→ **Problem statement**: Copy the entries that appear below in full, leaving out any picture among them.

→ **The input**:
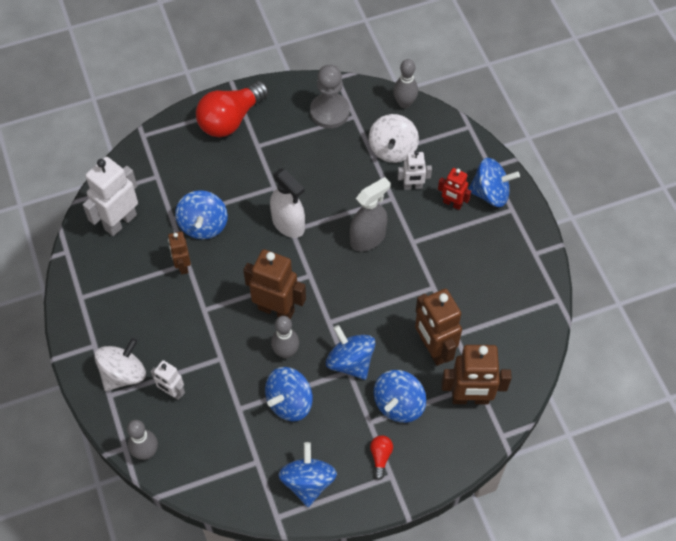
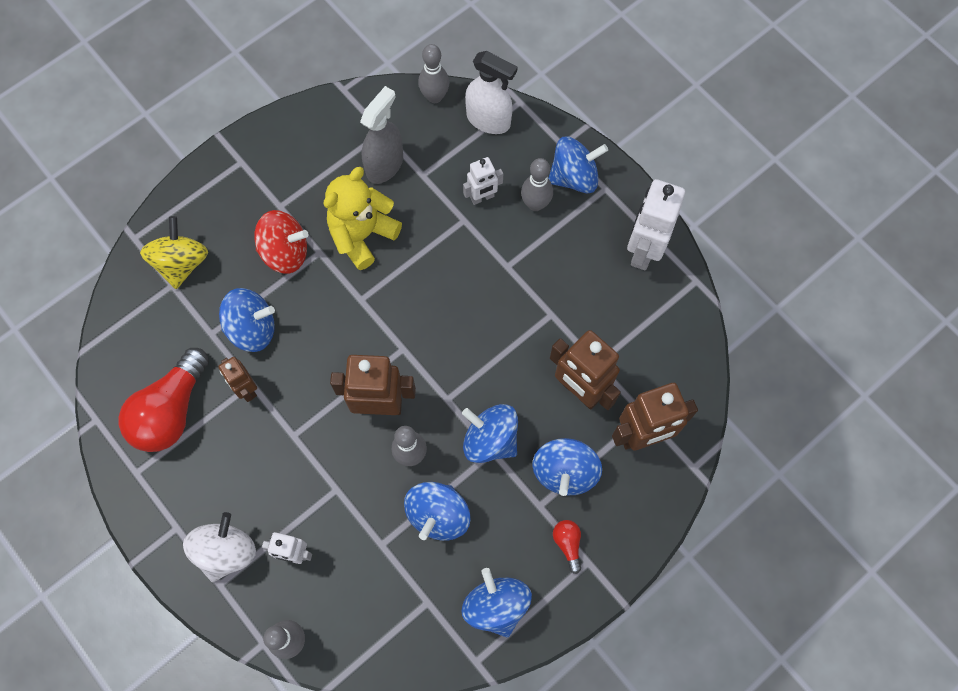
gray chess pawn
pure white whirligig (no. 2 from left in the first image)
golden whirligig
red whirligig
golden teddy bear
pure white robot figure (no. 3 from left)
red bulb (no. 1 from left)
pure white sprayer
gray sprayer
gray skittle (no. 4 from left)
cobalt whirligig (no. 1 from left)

→ **Response below**:
gray chess pawn
pure white whirligig (no. 2 from left in the first image)
golden whirligig
red whirligig
golden teddy bear
pure white robot figure (no. 3 from left)
red bulb (no. 1 from left)
pure white sprayer
gray sprayer
gray skittle (no. 4 from left)
cobalt whirligig (no. 1 from left)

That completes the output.